'''

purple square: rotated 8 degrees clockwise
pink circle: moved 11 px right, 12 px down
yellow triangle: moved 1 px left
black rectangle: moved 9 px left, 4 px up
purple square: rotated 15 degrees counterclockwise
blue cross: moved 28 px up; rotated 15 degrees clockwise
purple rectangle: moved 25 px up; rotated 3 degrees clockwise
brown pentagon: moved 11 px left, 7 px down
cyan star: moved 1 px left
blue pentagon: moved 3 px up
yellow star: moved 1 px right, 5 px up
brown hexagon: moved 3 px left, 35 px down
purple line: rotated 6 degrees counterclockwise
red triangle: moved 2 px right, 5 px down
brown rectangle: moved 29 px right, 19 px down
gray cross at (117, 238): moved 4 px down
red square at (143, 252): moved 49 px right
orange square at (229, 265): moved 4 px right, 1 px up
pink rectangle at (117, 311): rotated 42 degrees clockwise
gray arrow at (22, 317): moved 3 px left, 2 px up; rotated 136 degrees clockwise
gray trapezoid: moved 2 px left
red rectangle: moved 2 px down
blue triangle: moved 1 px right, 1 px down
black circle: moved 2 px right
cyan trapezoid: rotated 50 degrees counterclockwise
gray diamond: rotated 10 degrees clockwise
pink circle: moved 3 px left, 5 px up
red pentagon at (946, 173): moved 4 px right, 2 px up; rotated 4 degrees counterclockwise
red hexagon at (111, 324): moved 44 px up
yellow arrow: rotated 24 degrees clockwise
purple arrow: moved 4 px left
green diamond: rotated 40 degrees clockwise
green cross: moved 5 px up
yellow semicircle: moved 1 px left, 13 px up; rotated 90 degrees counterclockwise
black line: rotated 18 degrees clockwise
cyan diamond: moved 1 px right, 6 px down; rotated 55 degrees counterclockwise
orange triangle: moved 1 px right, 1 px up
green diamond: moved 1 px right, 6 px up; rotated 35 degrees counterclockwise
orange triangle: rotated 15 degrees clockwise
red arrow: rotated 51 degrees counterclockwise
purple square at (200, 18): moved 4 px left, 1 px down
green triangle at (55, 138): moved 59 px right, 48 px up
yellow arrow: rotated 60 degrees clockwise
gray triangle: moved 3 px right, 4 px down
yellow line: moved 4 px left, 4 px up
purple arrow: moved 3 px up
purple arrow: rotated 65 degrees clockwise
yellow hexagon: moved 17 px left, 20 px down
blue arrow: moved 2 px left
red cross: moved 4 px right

'''

Exercise instructions:
Look above for the line that contains "yellow triangle: moved 1 px left". Starting there, transcribe every line exactly until you have copied the line that contains "purple line: rotated".

Task solution:
yellow triangle: moved 1 px left
black rectangle: moved 9 px left, 4 px up
purple square: rotated 15 degrees counterclockwise
blue cross: moved 28 px up; rotated 15 degrees clockwise
purple rectangle: moved 25 px up; rotated 3 degrees clockwise
brown pentagon: moved 11 px left, 7 px down
cyan star: moved 1 px left
blue pentagon: moved 3 px up
yellow star: moved 1 px right, 5 px up
brown hexagon: moved 3 px left, 35 px down
purple line: rotated 6 degrees counterclockwise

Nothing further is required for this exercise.